▸ **Your objective**
The expected response is an exact repetition of every record, with images excluded.

Stored data entries
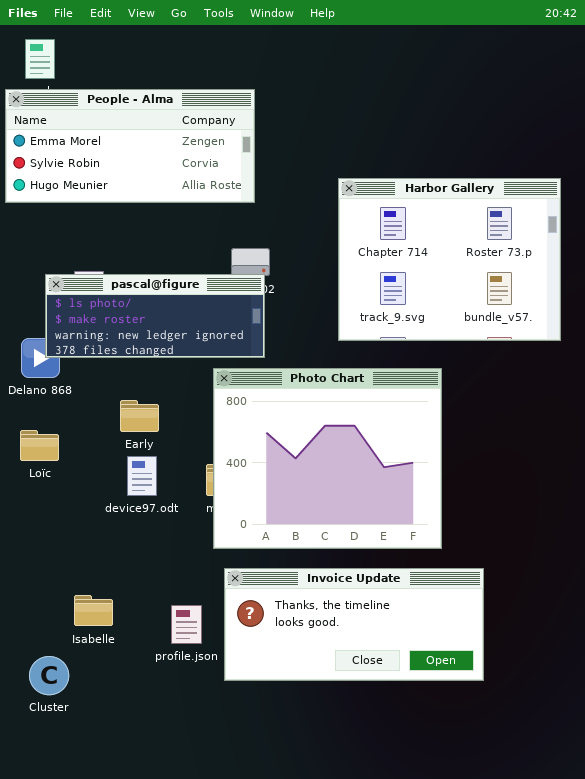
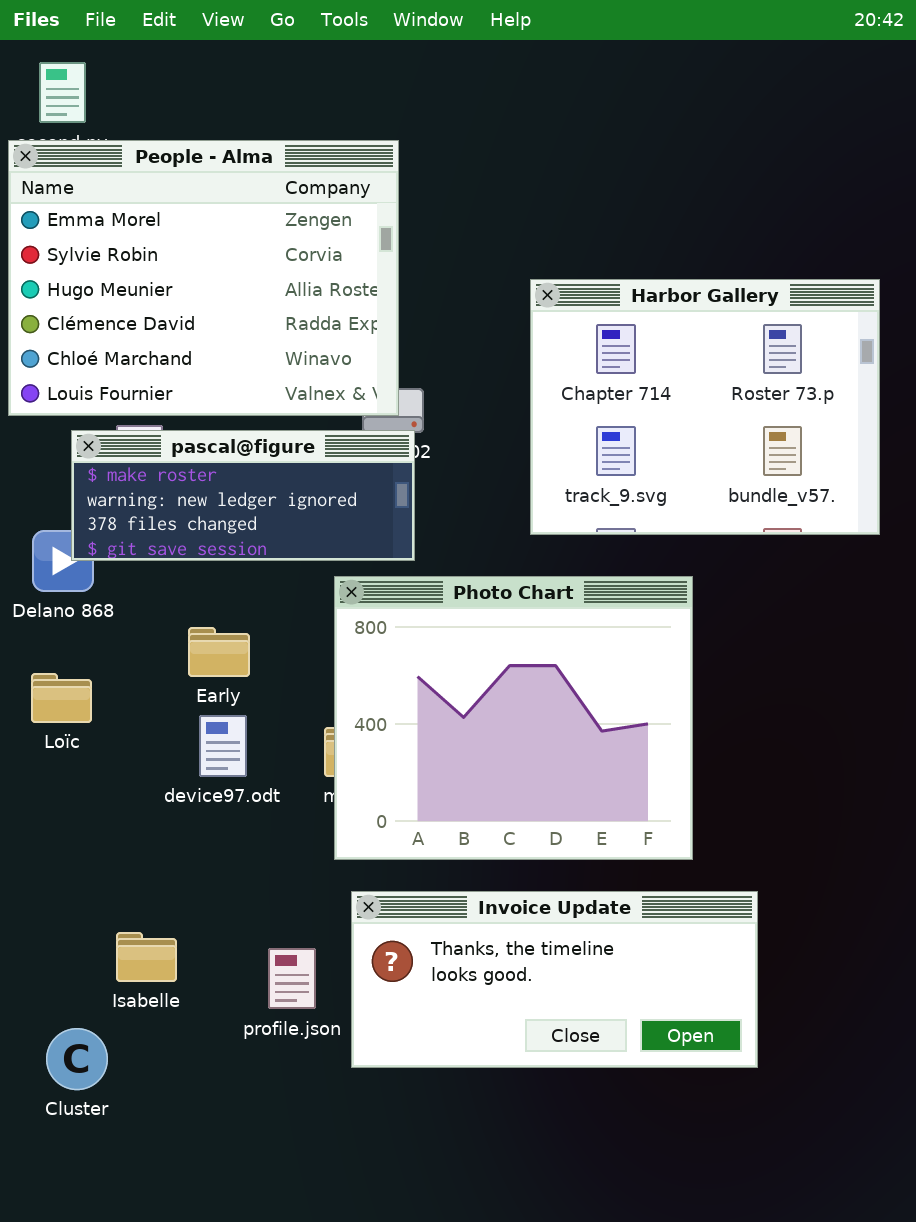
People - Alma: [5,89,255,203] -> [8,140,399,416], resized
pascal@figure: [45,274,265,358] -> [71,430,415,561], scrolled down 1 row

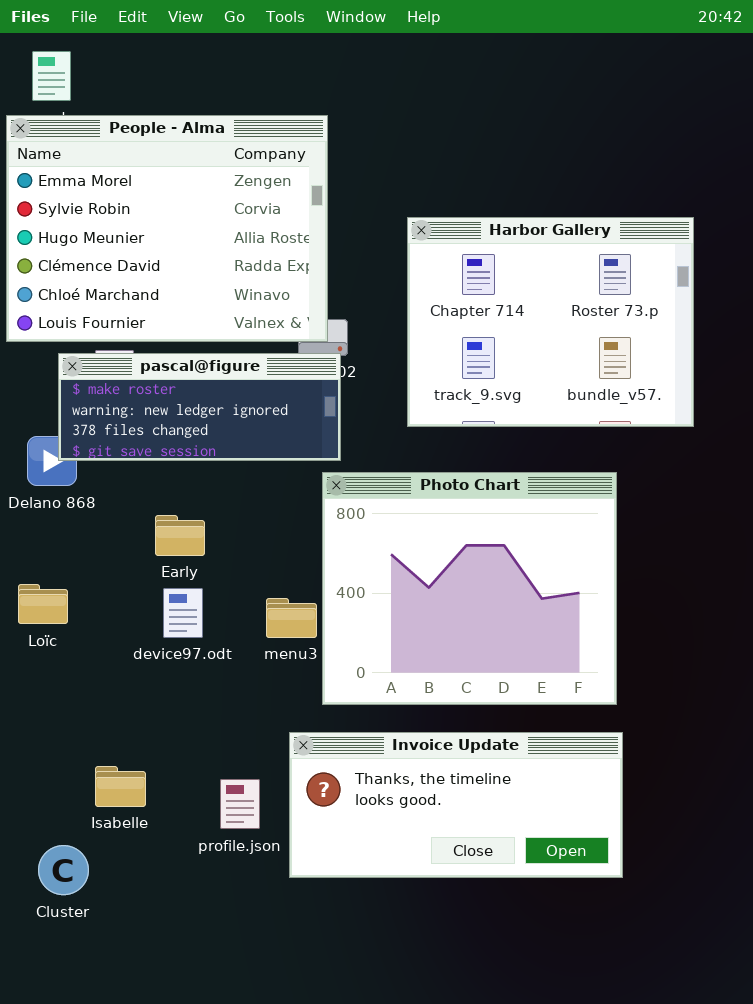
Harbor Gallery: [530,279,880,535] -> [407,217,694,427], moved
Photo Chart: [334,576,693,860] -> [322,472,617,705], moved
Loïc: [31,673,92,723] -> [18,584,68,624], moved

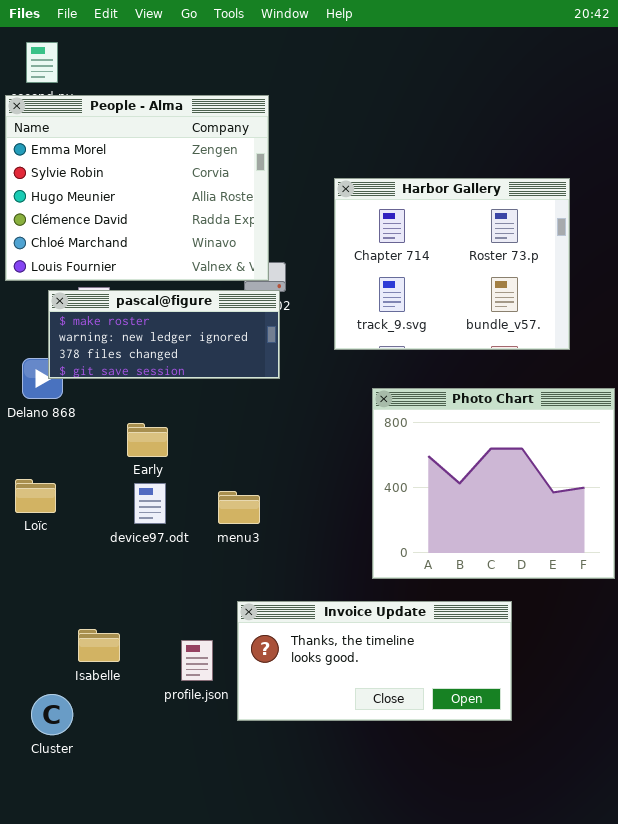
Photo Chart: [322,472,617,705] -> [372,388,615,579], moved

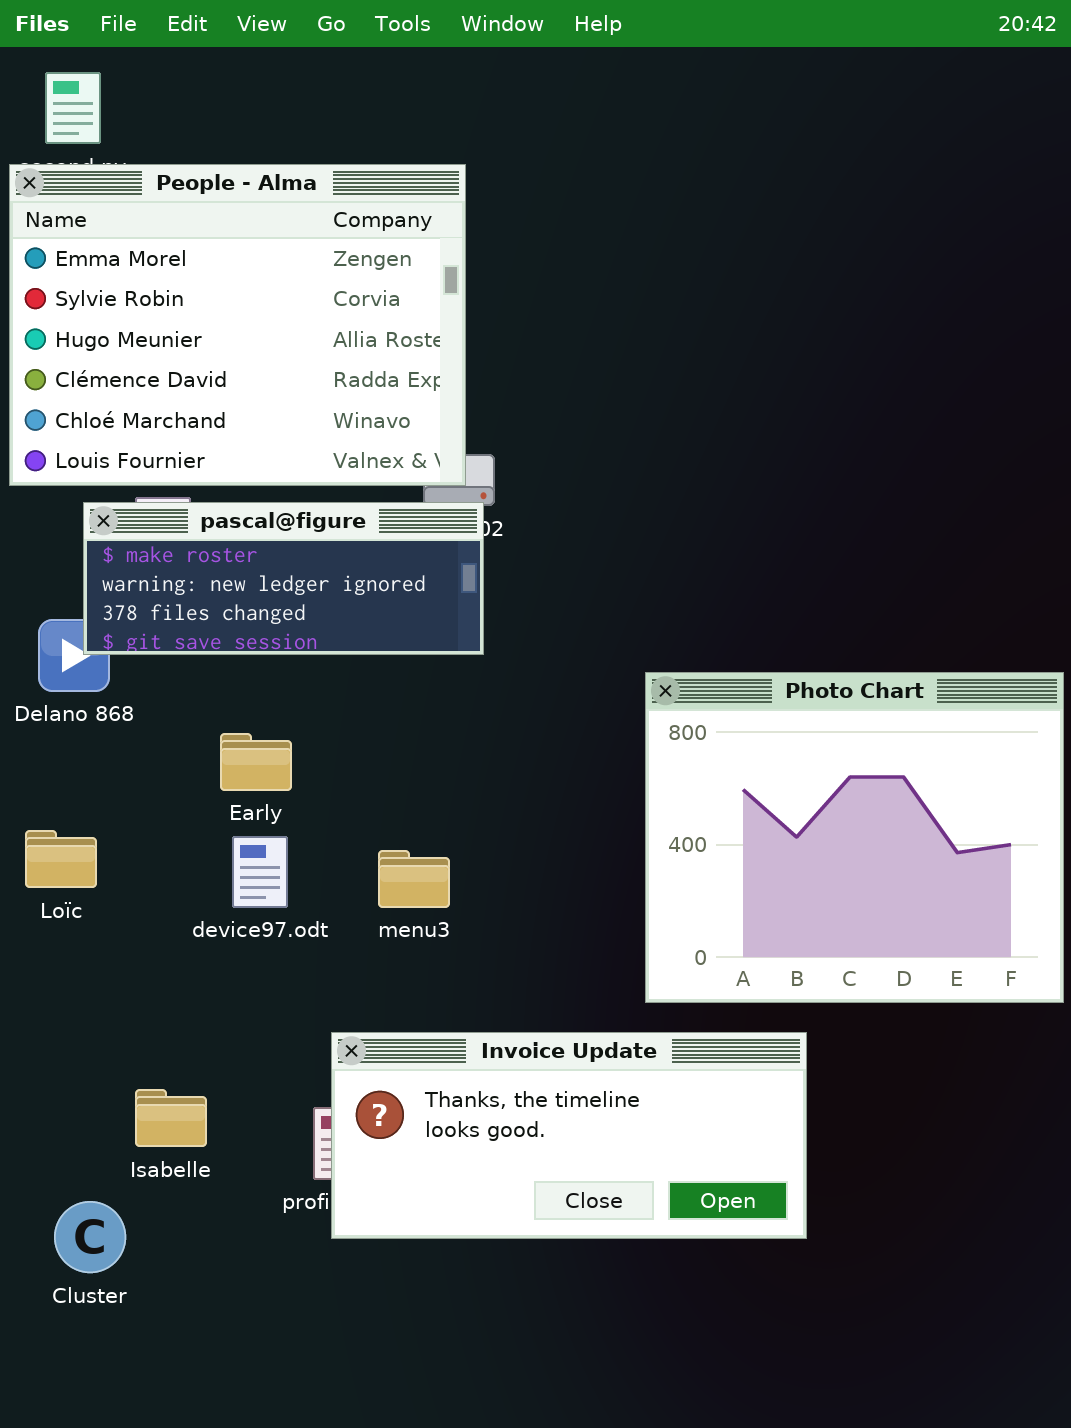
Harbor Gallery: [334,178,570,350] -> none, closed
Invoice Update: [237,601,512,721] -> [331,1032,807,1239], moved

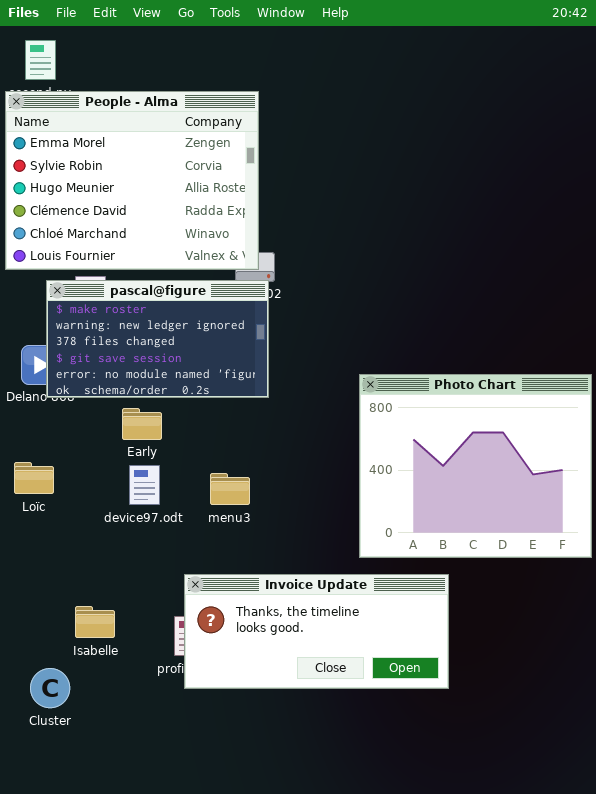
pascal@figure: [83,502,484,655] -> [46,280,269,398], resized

▸ **Your response**
People - Alma: [5,89,255,203] -> [8,140,399,416], resized
pascal@figure: [45,274,265,358] -> [71,430,415,561], scrolled down 1 row

Harbor Gallery: [530,279,880,535] -> [407,217,694,427], moved
Photo Chart: [334,576,693,860] -> [322,472,617,705], moved
Loïc: [31,673,92,723] -> [18,584,68,624], moved

Photo Chart: [322,472,617,705] -> [372,388,615,579], moved

Harbor Gallery: [334,178,570,350] -> none, closed
Invoice Update: [237,601,512,721] -> [331,1032,807,1239], moved

pascal@figure: [83,502,484,655] -> [46,280,269,398], resized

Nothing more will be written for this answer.